EXERCISE PROMPT = Only one span of the listing below is wanted: the lines from the one with "camera: 15 degrees left, 25 degrees down" through the one with "(308, 64) = (266, 95): pink", reproduced exactly, both ends kept.

INFORMATION GIVEN =
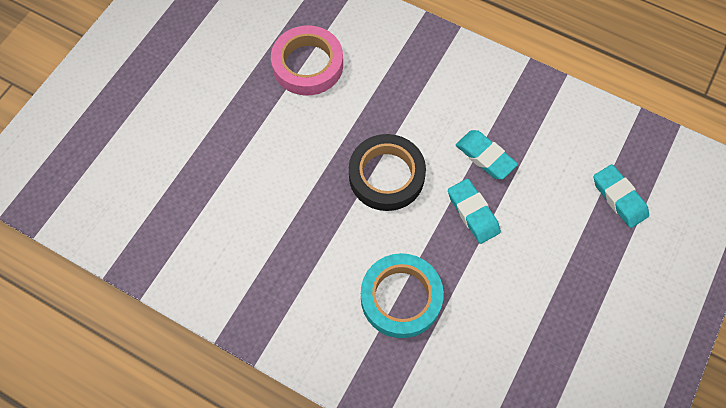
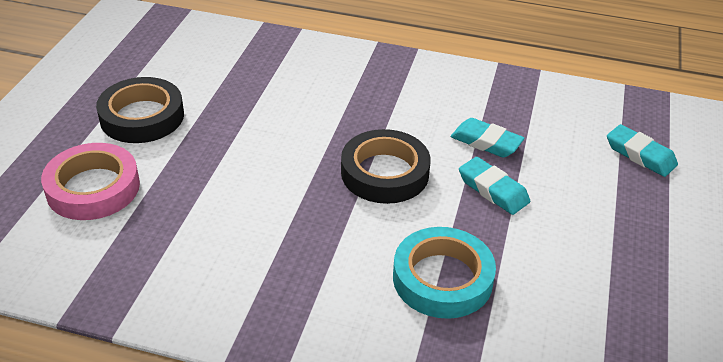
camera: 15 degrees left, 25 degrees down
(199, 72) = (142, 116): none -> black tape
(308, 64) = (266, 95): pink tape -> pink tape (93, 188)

...

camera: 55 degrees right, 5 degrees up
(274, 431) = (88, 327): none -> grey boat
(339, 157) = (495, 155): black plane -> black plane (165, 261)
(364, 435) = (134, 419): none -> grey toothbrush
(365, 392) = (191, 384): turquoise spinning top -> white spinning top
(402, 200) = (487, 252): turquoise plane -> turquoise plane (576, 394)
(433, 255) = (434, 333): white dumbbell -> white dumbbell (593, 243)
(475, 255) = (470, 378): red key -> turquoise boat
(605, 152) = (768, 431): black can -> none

REPLY TO THE EXERCISE =
camera: 15 degrees left, 25 degrees down
(199, 72) = (142, 116): none -> black tape
(308, 64) = (266, 95): pink tape -> pink tape (93, 188)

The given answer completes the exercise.